DESCRIPTION OF THE TASK
Among the records below, the line containing "green notebook [229,140,324,198]" marks the start. Output it and all lines after it exactly.

- - - - -

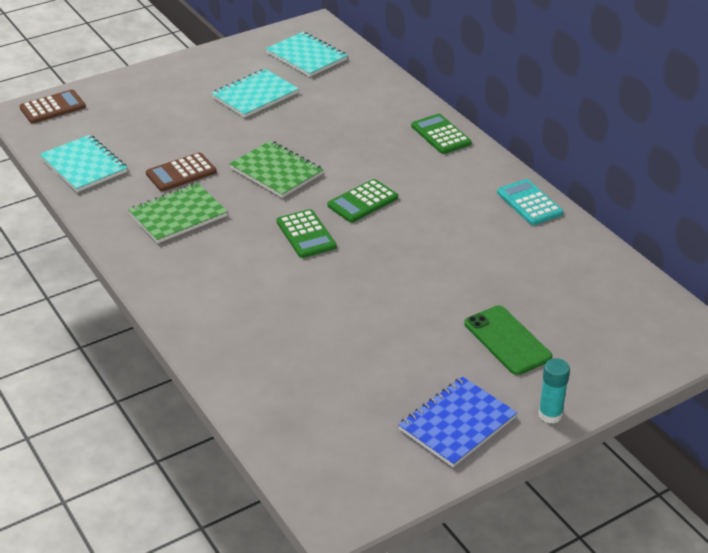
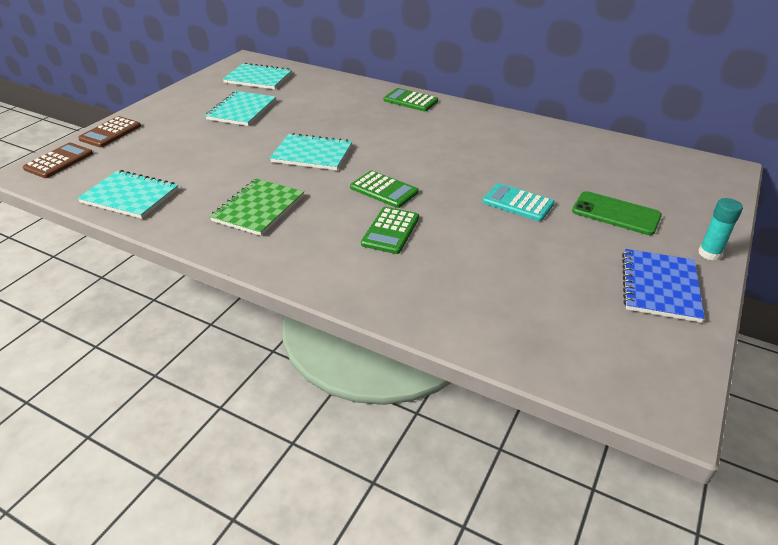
camera: 30 degrees left, 0 degrees up
brown calculator [146,152,217,191] -> brown calculator moved to [78,116,141,147]
green notebook [229,140,324,198] -> turquoise notebook [270,133,352,170]
green calculator [327,179,398,223] -> green calculator moved to [361,207,419,254]
turquoise calculator [497,179,563,225] -> turquoise calculator moved to [483,183,555,221]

- - - - -

OUTPUT FOR THIS TASK
green notebook [229,140,324,198] -> turquoise notebook [270,133,352,170]
green calculator [327,179,398,223] -> green calculator moved to [361,207,419,254]
turquoise calculator [497,179,563,225] -> turquoise calculator moved to [483,183,555,221]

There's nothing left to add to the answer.